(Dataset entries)
'''

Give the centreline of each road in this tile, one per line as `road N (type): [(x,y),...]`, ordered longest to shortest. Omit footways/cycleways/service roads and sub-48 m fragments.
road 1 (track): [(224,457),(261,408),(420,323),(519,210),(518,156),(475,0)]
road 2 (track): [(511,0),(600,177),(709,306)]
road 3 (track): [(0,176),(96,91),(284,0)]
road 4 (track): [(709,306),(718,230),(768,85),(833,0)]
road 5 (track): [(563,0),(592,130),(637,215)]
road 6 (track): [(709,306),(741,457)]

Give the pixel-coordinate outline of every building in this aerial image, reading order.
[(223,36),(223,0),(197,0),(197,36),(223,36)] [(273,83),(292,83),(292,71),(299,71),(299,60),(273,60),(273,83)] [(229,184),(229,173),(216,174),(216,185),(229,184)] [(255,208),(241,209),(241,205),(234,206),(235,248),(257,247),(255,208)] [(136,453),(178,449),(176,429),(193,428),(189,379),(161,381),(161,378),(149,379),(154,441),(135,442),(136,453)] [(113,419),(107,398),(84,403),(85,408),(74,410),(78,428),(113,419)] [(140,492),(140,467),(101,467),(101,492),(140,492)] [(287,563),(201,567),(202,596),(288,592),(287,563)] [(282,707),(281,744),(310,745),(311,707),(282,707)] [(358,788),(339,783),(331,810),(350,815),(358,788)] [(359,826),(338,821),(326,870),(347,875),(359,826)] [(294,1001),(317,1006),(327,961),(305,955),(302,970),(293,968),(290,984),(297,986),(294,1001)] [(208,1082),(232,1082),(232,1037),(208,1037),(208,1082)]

'''

The answer should be an exact copy of the data.

* TASK ANSWER
Give the centreline of each road in this tile, one per line as `road N (type): [(x,y),...]`, ordered longest to shortest. Omit footways/cycleways/service roads and sub-48 m fragments.
road 1 (track): [(224,457),(261,408),(420,323),(519,210),(518,156),(475,0)]
road 2 (track): [(511,0),(600,177),(709,306)]
road 3 (track): [(0,176),(96,91),(284,0)]
road 4 (track): [(709,306),(718,230),(768,85),(833,0)]
road 5 (track): [(563,0),(592,130),(637,215)]
road 6 (track): [(709,306),(741,457)]

Give the pixel-coordinate outline of every building in this aerial image, reading order.
[(223,36),(223,0),(197,0),(197,36),(223,36)] [(273,83),(292,83),(292,71),(299,71),(299,60),(273,60),(273,83)] [(229,184),(229,173),(216,174),(216,185),(229,184)] [(255,208),(241,209),(241,205),(234,206),(235,248),(257,247),(255,208)] [(136,453),(178,449),(176,429),(193,428),(189,379),(161,381),(161,378),(149,379),(154,441),(135,442),(136,453)] [(113,419),(107,398),(84,403),(85,408),(74,410),(78,428),(113,419)] [(140,492),(140,467),(101,467),(101,492),(140,492)] [(287,563),(201,567),(202,596),(288,592),(287,563)] [(282,707),(281,744),(310,745),(311,707),(282,707)] [(358,788),(339,783),(331,810),(350,815),(358,788)] [(359,826),(338,821),(326,870),(347,875),(359,826)] [(294,1001),(317,1006),(327,961),(305,955),(302,970),(293,968),(290,984),(297,986),(294,1001)] [(208,1082),(232,1082),(232,1037),(208,1037),(208,1082)]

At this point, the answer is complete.